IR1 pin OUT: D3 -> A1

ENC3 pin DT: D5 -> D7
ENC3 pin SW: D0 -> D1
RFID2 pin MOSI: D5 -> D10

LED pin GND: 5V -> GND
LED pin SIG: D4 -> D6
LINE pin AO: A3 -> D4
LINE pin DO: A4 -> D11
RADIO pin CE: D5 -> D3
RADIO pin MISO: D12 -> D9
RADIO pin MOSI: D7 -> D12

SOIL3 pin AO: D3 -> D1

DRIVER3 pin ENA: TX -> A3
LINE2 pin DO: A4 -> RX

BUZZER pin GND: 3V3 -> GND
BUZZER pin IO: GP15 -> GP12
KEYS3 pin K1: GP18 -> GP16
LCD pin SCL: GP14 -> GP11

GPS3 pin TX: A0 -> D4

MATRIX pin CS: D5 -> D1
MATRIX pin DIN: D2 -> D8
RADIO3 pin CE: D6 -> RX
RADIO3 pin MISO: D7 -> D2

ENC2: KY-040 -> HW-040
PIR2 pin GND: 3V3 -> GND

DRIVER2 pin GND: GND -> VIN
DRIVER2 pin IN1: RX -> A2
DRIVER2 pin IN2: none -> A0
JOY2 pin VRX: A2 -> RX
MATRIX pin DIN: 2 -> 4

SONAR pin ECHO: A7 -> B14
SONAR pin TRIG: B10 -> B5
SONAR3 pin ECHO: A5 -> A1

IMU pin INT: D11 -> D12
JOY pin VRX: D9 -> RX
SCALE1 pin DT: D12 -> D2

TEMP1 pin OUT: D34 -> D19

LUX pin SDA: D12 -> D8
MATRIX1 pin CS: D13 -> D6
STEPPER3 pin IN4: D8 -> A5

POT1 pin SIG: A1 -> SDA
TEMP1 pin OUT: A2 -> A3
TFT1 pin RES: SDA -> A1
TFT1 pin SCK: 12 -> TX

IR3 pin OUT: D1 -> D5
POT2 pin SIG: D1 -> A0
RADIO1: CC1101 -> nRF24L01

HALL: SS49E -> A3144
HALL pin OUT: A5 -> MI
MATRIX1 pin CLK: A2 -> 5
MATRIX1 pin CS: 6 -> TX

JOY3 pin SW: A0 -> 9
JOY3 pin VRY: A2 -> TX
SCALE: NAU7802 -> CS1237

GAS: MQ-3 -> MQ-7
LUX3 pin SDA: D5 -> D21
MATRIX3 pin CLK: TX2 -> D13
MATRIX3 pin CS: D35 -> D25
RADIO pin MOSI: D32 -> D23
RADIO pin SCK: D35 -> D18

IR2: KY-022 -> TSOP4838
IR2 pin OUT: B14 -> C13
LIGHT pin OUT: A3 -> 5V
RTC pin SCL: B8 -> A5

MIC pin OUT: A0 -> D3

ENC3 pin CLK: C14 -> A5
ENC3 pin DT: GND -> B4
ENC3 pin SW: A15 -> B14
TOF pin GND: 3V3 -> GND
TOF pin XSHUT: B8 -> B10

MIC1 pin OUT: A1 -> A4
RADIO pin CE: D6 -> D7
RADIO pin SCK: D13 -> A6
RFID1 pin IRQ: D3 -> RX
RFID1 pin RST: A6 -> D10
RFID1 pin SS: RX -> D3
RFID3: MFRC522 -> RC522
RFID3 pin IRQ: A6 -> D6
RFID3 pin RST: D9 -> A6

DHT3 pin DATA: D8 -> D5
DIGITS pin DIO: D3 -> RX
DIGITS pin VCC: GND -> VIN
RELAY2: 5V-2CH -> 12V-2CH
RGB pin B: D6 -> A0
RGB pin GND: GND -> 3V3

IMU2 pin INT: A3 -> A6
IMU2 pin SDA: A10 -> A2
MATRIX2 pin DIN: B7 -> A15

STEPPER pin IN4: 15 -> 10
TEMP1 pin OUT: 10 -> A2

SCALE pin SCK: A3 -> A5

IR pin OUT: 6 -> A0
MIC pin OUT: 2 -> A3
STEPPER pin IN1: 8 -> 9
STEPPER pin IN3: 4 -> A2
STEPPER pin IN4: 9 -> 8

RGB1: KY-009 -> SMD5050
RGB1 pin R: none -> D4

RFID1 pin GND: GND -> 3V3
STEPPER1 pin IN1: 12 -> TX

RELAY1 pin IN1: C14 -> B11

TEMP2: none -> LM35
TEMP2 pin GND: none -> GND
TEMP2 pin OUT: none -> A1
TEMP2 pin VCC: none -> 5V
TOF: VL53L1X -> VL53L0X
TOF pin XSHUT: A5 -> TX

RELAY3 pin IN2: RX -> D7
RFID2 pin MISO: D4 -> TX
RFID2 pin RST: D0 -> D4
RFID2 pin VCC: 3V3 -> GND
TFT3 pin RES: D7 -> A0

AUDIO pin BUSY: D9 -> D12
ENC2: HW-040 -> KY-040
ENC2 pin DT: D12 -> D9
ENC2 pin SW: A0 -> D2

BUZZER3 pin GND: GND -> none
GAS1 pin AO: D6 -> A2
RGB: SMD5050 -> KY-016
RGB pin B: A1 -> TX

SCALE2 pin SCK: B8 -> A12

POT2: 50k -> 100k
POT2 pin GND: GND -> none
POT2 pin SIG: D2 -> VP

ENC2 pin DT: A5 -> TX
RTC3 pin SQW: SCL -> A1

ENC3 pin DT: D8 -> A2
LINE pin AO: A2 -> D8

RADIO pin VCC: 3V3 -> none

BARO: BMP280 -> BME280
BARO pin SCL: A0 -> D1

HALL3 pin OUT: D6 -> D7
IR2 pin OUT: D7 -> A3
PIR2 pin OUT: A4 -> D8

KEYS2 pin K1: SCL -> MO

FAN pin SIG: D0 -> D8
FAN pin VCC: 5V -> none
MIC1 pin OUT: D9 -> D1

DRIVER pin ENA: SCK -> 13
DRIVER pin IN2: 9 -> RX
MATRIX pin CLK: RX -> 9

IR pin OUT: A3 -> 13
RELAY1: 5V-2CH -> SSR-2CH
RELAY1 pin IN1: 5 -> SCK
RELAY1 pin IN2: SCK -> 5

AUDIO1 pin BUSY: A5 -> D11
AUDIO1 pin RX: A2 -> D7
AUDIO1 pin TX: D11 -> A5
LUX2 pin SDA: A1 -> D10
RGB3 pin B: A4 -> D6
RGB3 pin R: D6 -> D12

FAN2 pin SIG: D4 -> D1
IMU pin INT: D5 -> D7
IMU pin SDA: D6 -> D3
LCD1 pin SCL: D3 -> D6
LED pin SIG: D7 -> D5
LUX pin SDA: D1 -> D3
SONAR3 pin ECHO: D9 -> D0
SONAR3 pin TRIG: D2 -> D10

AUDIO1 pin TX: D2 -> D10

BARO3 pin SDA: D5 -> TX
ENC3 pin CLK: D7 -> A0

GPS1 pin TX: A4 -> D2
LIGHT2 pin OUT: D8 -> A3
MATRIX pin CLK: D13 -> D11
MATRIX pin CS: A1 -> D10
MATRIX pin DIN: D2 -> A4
+++
Repeat exactly the lines from the first line of the records above through the line containing "GPS3 pin TX: A0 -> D4", both included, and nothing else.

IR1 pin OUT: D3 -> A1

ENC3 pin DT: D5 -> D7
ENC3 pin SW: D0 -> D1
RFID2 pin MOSI: D5 -> D10

LED pin GND: 5V -> GND
LED pin SIG: D4 -> D6
LINE pin AO: A3 -> D4
LINE pin DO: A4 -> D11
RADIO pin CE: D5 -> D3
RADIO pin MISO: D12 -> D9
RADIO pin MOSI: D7 -> D12

SOIL3 pin AO: D3 -> D1

DRIVER3 pin ENA: TX -> A3
LINE2 pin DO: A4 -> RX

BUZZER pin GND: 3V3 -> GND
BUZZER pin IO: GP15 -> GP12
KEYS3 pin K1: GP18 -> GP16
LCD pin SCL: GP14 -> GP11

GPS3 pin TX: A0 -> D4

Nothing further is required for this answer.